» Assignment: Look below for the line containing "C6: 6.8nF (N_7, N_11) -> 150pF (N_7, N_11)"; from there, print each line exactly up to and including the line containing "J3 pin 2: N_3 -> GND", and stop.

Change listing data:
*** Block opens ***
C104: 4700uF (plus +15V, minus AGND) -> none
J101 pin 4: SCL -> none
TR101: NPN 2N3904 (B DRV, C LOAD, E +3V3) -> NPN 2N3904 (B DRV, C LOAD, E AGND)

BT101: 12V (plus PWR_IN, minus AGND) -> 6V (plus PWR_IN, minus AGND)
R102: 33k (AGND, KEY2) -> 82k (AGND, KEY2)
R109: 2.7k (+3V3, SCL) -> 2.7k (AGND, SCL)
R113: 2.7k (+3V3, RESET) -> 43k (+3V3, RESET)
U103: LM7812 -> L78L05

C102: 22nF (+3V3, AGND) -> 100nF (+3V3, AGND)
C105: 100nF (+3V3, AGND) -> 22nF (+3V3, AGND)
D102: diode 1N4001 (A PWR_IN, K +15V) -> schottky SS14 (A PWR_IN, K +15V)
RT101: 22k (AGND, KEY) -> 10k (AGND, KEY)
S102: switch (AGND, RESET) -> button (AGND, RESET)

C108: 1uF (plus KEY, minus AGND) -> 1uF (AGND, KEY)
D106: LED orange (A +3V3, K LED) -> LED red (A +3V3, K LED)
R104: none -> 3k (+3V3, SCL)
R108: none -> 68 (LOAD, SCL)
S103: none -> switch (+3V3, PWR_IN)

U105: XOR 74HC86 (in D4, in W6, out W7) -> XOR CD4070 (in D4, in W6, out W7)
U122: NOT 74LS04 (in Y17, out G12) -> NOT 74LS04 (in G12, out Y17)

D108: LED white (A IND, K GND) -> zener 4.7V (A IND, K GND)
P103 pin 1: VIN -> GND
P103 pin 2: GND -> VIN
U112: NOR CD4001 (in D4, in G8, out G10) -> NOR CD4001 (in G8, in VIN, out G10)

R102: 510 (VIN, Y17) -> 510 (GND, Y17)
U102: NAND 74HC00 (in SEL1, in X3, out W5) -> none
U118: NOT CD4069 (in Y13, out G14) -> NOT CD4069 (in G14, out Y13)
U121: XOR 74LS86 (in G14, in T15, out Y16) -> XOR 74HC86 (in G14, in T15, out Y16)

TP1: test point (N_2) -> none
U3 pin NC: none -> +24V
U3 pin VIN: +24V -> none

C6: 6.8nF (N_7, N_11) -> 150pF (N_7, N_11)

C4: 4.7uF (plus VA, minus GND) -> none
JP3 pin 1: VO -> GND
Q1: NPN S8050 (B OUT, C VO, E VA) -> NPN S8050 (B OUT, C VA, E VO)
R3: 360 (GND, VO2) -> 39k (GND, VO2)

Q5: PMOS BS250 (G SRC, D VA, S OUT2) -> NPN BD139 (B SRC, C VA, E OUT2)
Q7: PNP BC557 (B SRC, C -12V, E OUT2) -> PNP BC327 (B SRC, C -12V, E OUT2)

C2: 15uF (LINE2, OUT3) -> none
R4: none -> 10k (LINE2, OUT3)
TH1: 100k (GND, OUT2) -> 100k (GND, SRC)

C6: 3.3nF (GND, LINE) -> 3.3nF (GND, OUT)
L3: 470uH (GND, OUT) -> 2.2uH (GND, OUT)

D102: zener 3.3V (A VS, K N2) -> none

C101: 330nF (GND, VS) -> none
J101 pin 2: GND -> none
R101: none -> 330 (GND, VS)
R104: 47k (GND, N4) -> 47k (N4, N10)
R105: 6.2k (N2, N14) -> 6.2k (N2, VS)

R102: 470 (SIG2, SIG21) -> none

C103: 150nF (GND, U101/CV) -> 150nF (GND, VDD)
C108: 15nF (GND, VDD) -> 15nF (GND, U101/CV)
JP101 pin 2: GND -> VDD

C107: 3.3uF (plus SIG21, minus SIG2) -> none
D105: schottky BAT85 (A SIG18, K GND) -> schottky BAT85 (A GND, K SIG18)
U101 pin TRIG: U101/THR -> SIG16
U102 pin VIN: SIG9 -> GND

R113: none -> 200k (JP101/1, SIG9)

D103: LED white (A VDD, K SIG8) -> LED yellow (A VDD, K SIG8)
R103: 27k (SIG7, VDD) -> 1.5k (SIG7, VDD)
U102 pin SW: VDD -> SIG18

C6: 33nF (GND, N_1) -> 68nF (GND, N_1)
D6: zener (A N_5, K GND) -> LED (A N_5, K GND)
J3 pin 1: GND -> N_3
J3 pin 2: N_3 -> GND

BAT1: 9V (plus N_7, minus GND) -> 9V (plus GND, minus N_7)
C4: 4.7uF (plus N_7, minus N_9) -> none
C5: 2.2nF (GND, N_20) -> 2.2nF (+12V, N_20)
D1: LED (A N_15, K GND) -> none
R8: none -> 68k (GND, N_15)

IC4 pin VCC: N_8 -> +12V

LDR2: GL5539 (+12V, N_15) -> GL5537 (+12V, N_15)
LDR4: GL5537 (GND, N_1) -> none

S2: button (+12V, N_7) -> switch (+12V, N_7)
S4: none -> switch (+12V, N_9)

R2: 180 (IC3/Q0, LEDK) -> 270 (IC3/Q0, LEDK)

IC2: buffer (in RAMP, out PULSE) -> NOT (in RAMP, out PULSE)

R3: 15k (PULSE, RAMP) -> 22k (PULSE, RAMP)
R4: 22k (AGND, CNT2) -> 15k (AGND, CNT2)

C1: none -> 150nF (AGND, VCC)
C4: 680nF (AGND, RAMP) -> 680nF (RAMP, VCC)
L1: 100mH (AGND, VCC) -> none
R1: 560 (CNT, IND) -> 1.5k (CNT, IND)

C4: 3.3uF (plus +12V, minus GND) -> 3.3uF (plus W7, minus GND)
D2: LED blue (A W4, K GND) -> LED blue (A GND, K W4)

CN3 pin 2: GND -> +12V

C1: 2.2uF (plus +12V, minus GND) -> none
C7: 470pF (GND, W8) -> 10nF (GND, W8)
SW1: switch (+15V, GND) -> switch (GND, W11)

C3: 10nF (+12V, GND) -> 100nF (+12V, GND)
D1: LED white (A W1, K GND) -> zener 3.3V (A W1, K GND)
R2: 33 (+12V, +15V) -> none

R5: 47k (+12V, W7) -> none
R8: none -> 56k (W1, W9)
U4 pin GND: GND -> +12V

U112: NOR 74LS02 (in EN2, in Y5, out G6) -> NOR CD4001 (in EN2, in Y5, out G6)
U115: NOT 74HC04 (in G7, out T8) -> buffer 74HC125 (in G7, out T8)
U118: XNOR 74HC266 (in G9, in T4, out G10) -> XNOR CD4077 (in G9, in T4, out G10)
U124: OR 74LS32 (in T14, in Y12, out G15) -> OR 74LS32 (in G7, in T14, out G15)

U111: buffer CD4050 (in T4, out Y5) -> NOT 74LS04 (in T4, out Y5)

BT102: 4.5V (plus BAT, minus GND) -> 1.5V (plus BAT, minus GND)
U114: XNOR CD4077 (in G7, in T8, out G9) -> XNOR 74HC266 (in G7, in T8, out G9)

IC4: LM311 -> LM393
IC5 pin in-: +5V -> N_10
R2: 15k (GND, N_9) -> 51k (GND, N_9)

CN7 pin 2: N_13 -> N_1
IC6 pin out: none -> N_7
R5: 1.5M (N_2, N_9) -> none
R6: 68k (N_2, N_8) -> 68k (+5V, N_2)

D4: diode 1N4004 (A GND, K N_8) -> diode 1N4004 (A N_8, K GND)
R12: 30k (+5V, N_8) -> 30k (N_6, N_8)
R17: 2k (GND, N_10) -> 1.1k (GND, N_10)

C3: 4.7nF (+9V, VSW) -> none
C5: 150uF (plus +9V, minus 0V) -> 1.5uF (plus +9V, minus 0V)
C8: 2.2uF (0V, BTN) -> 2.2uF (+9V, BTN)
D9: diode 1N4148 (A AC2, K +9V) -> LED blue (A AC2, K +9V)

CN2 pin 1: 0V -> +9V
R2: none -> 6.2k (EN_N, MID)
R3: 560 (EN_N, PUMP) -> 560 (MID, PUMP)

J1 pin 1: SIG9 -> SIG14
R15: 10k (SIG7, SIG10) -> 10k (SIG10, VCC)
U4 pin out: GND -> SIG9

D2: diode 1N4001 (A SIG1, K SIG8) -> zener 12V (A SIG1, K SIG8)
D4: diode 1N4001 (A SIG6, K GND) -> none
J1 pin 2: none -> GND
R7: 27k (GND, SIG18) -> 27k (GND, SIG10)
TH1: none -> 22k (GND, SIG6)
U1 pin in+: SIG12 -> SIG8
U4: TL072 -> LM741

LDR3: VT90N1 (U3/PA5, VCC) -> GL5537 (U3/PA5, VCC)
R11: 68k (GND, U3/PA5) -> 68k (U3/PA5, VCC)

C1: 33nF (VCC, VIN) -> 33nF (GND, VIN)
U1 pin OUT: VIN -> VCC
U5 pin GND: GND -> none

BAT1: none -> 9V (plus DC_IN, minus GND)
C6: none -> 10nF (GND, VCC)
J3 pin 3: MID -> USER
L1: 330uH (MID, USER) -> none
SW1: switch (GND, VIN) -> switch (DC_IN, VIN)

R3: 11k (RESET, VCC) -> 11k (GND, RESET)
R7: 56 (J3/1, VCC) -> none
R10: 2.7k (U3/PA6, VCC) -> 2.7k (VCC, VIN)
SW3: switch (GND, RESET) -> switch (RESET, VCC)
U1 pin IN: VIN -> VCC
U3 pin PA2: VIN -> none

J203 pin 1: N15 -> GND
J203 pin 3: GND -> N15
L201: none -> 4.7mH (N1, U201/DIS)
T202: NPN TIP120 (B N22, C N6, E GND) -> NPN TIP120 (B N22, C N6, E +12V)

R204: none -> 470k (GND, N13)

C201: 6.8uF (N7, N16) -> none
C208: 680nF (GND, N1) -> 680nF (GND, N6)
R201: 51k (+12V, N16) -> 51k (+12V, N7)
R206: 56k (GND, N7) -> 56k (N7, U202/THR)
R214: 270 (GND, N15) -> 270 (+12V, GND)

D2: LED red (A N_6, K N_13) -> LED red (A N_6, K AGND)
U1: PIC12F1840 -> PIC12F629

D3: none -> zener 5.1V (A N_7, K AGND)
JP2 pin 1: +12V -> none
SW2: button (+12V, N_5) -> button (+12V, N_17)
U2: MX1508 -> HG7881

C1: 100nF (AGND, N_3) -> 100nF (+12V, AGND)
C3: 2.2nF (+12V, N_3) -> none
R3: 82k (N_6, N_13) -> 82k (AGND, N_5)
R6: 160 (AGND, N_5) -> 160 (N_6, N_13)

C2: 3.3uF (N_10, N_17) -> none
*** Block closes ***
» Result:
C6: 6.8nF (N_7, N_11) -> 150pF (N_7, N_11)

C4: 4.7uF (plus VA, minus GND) -> none
JP3 pin 1: VO -> GND
Q1: NPN S8050 (B OUT, C VO, E VA) -> NPN S8050 (B OUT, C VA, E VO)
R3: 360 (GND, VO2) -> 39k (GND, VO2)

Q5: PMOS BS250 (G SRC, D VA, S OUT2) -> NPN BD139 (B SRC, C VA, E OUT2)
Q7: PNP BC557 (B SRC, C -12V, E OUT2) -> PNP BC327 (B SRC, C -12V, E OUT2)

C2: 15uF (LINE2, OUT3) -> none
R4: none -> 10k (LINE2, OUT3)
TH1: 100k (GND, OUT2) -> 100k (GND, SRC)

C6: 3.3nF (GND, LINE) -> 3.3nF (GND, OUT)
L3: 470uH (GND, OUT) -> 2.2uH (GND, OUT)

D102: zener 3.3V (A VS, K N2) -> none

C101: 330nF (GND, VS) -> none
J101 pin 2: GND -> none
R101: none -> 330 (GND, VS)
R104: 47k (GND, N4) -> 47k (N4, N10)
R105: 6.2k (N2, N14) -> 6.2k (N2, VS)

R102: 470 (SIG2, SIG21) -> none

C103: 150nF (GND, U101/CV) -> 150nF (GND, VDD)
C108: 15nF (GND, VDD) -> 15nF (GND, U101/CV)
JP101 pin 2: GND -> VDD

C107: 3.3uF (plus SIG21, minus SIG2) -> none
D105: schottky BAT85 (A SIG18, K GND) -> schottky BAT85 (A GND, K SIG18)
U101 pin TRIG: U101/THR -> SIG16
U102 pin VIN: SIG9 -> GND

R113: none -> 200k (JP101/1, SIG9)

D103: LED white (A VDD, K SIG8) -> LED yellow (A VDD, K SIG8)
R103: 27k (SIG7, VDD) -> 1.5k (SIG7, VDD)
U102 pin SW: VDD -> SIG18

C6: 33nF (GND, N_1) -> 68nF (GND, N_1)
D6: zener (A N_5, K GND) -> LED (A N_5, K GND)
J3 pin 1: GND -> N_3
J3 pin 2: N_3 -> GND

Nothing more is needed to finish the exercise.